* Data shown
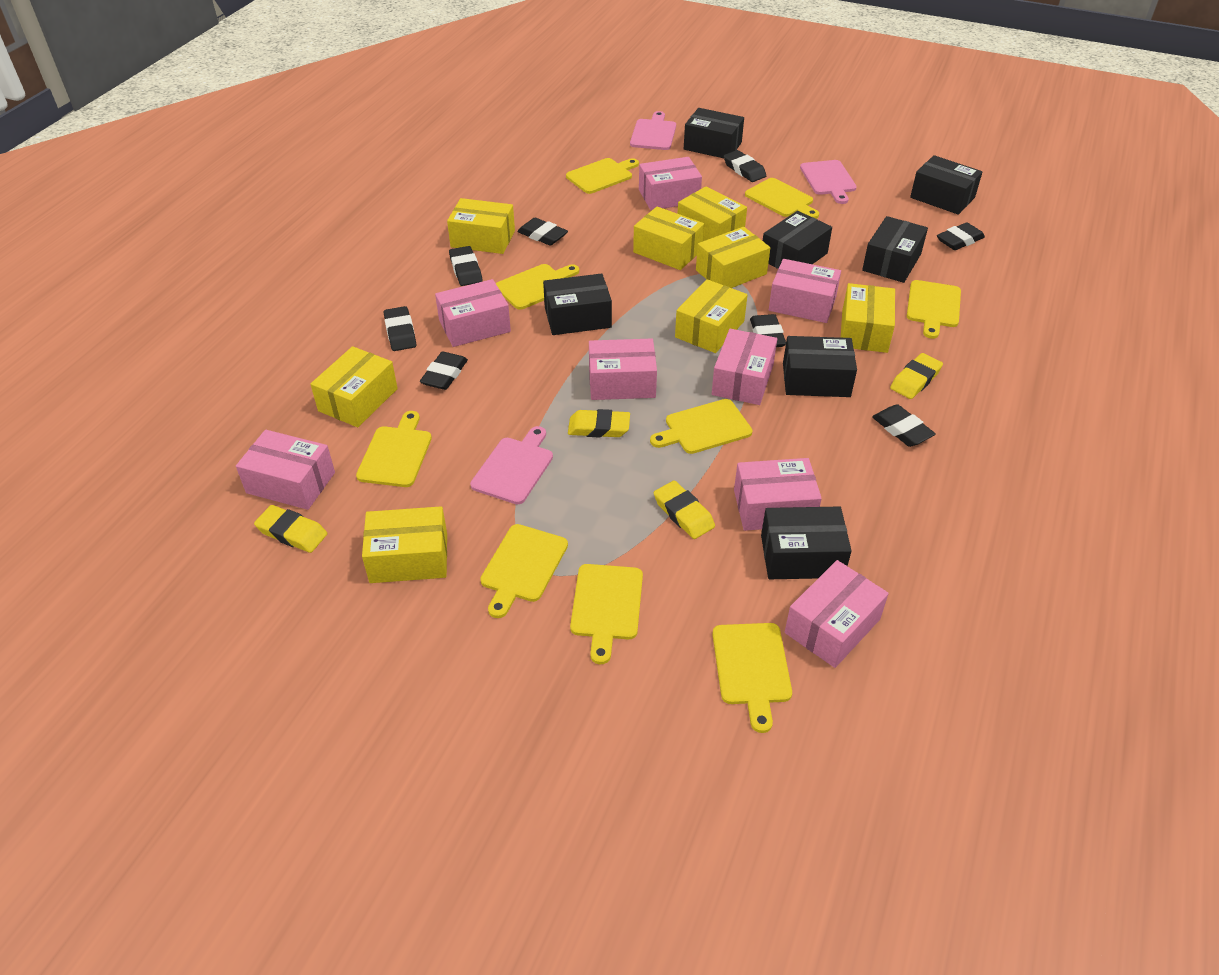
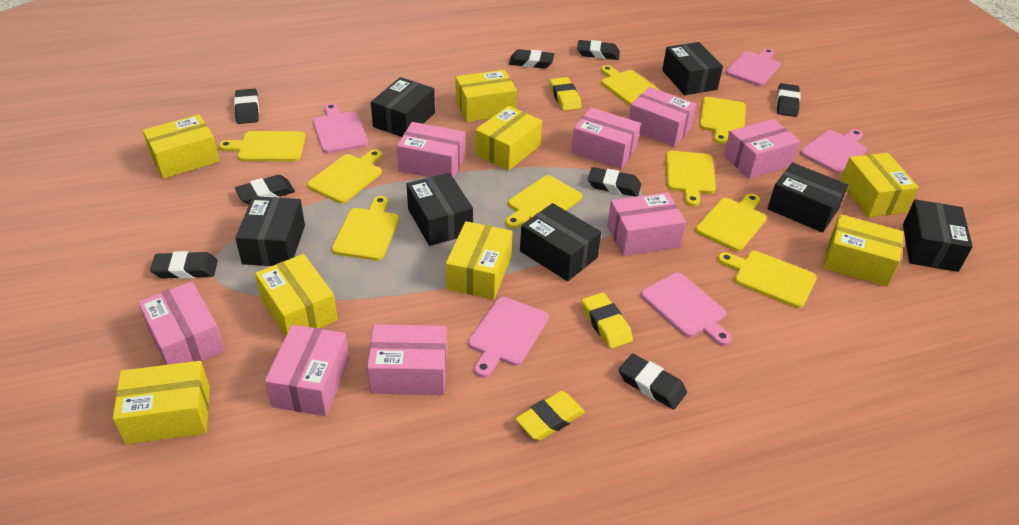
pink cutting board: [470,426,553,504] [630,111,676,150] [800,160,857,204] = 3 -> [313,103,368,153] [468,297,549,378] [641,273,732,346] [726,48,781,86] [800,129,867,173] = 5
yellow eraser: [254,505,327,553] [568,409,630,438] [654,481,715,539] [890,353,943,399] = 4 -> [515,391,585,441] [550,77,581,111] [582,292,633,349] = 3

* * *

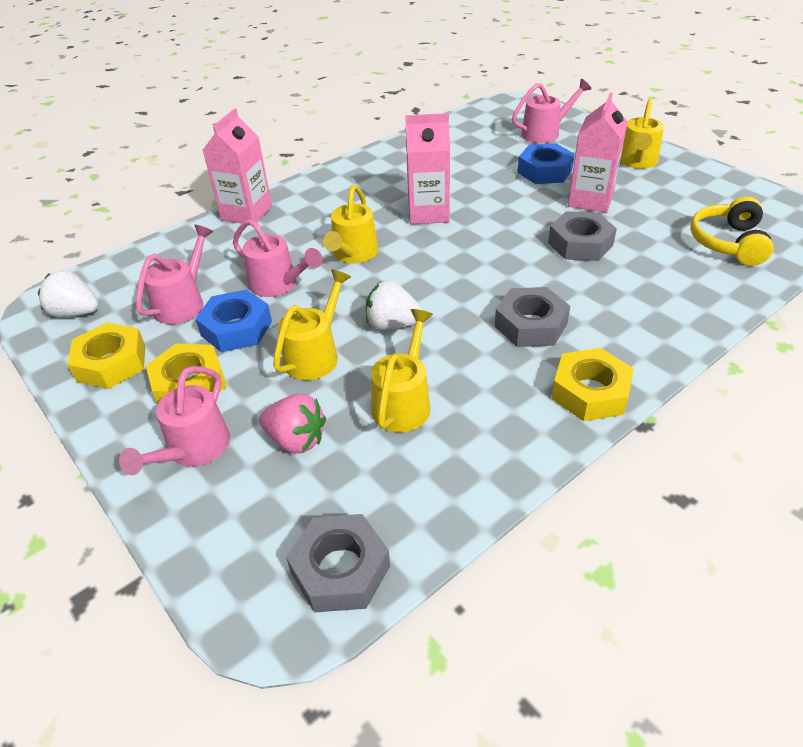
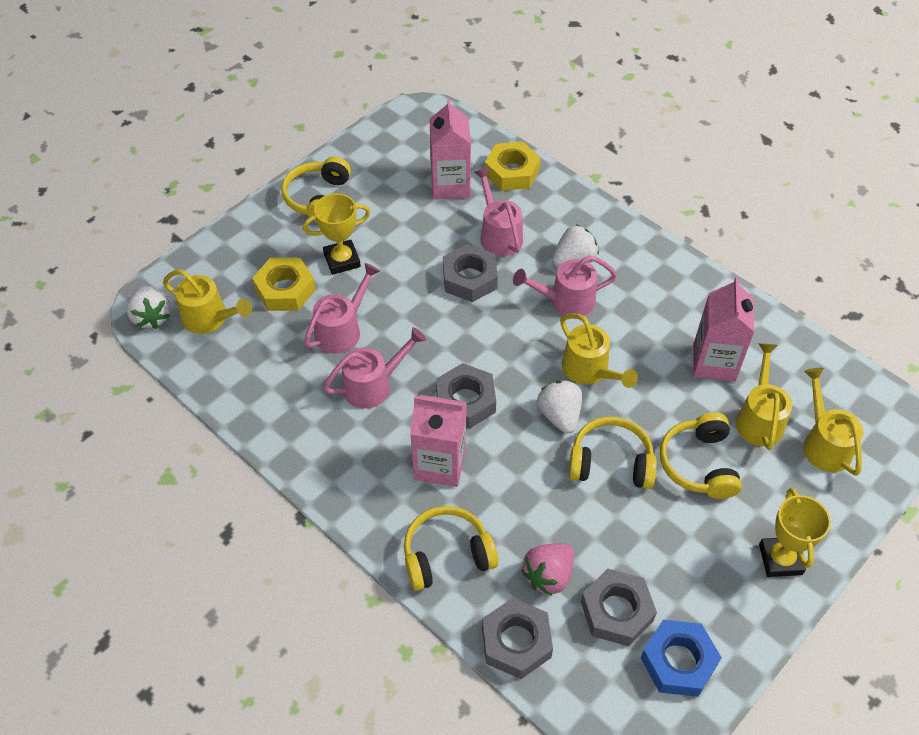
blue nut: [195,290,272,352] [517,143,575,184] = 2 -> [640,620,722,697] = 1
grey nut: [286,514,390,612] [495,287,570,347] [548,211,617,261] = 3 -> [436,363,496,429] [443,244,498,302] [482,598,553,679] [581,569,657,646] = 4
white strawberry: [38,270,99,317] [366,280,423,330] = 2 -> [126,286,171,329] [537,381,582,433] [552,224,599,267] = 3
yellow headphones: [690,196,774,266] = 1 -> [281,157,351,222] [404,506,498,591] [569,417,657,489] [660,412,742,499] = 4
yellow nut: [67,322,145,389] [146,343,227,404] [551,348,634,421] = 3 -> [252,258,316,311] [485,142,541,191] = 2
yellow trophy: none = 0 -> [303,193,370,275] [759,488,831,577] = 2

* Task directions
Look above for the line with "grey nut: [286,514,390,612]"; retype exactly that line, every line after it up to the line with "yellow trophy: none", and that line too, nothing else.

* Result
grey nut: [286,514,390,612] [495,287,570,347] [548,211,617,261] = 3 -> [436,363,496,429] [443,244,498,302] [482,598,553,679] [581,569,657,646] = 4
white strawberry: [38,270,99,317] [366,280,423,330] = 2 -> [126,286,171,329] [537,381,582,433] [552,224,599,267] = 3
yellow headphones: [690,196,774,266] = 1 -> [281,157,351,222] [404,506,498,591] [569,417,657,489] [660,412,742,499] = 4
yellow nut: [67,322,145,389] [146,343,227,404] [551,348,634,421] = 3 -> [252,258,316,311] [485,142,541,191] = 2
yellow trophy: none = 0 -> [303,193,370,275] [759,488,831,577] = 2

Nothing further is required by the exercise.